Dataset extract START

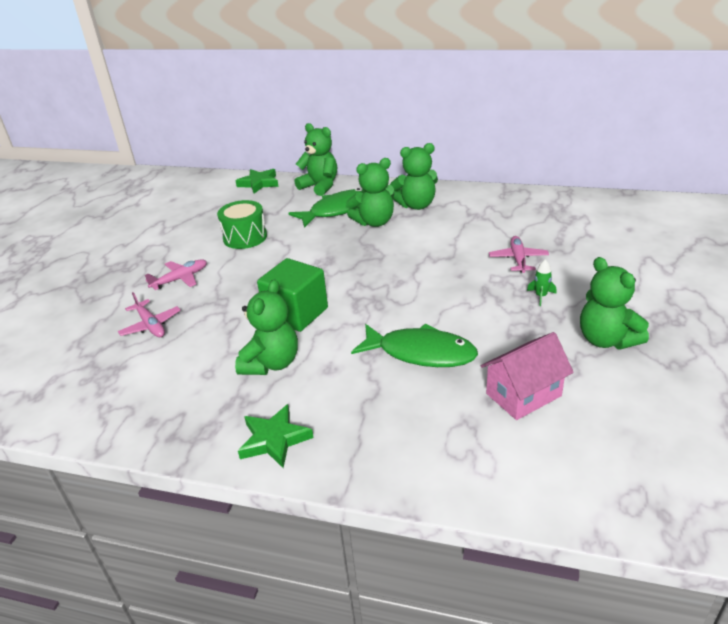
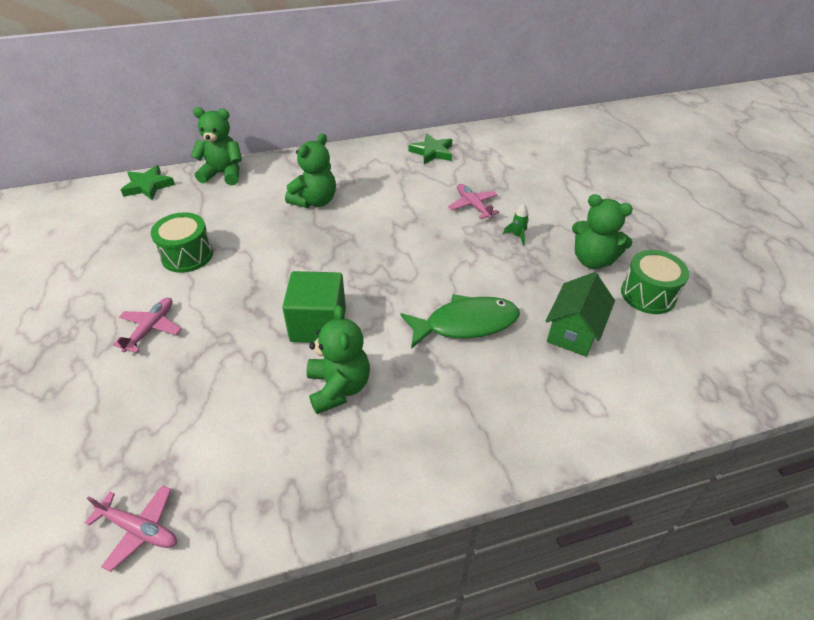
camera: 35 degrees left, 10 degrees up
pink plane [118,292,181,337] -> pink plane moved to [85,485,177,572]
green star [238,404,314,468] -> green star moved to [409,134,452,164]
green fish [289,188,364,228] -> none
green teddy bear [390,143,438,210] -> none
pink house [481,332,574,420] -> green house [546,272,615,357]
none -> green drum [621,250,689,314]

Dataset extract END

The task: Using the listing above, work out how many of its lines include "pink", and give only the result.

Written answer: 2